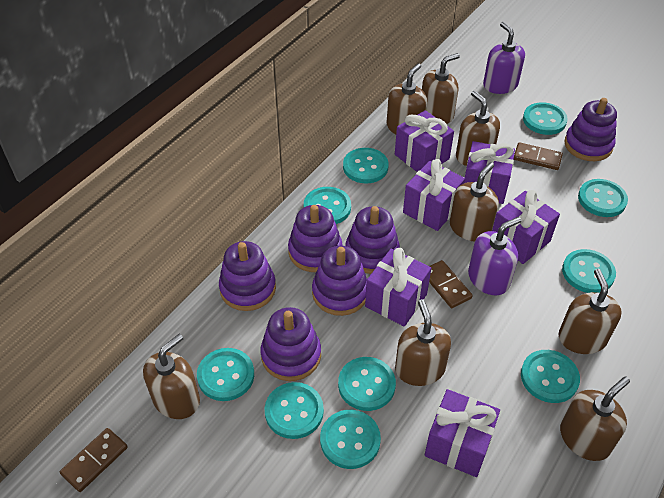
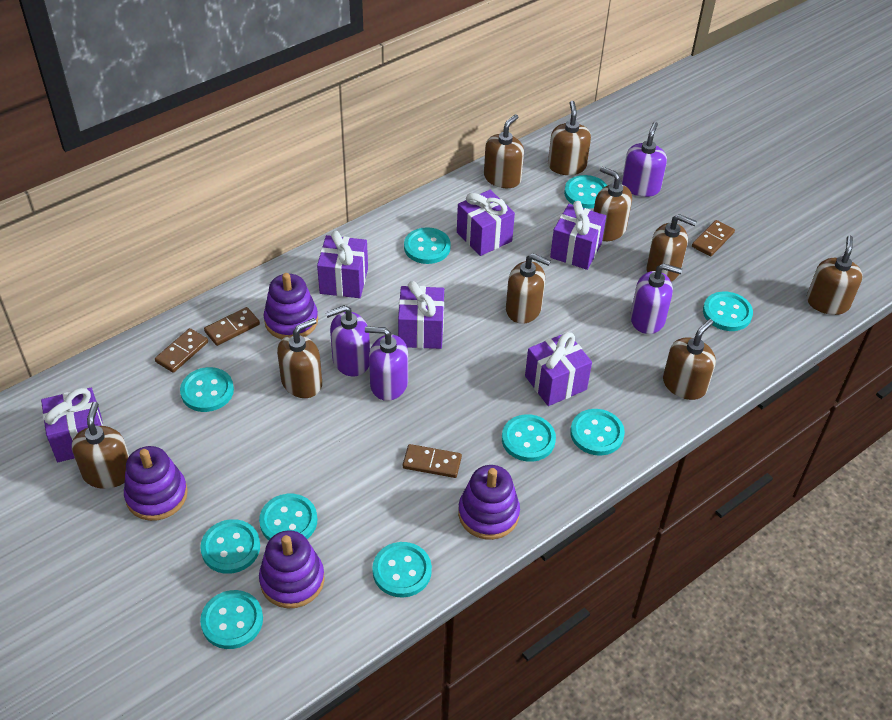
brown domino: 3 -> 4
brown soap dispenser: 8 -> 9
purple soap dispenser: 2 -> 4
purple stacking toy: 6 -> 4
================================
EXERCISE INSTRUCTIONS → What lines in the listing above contain the word "brown"? Show each one.

RESPONSE BOX →
brown domino: 3 -> 4
brown soap dispenser: 8 -> 9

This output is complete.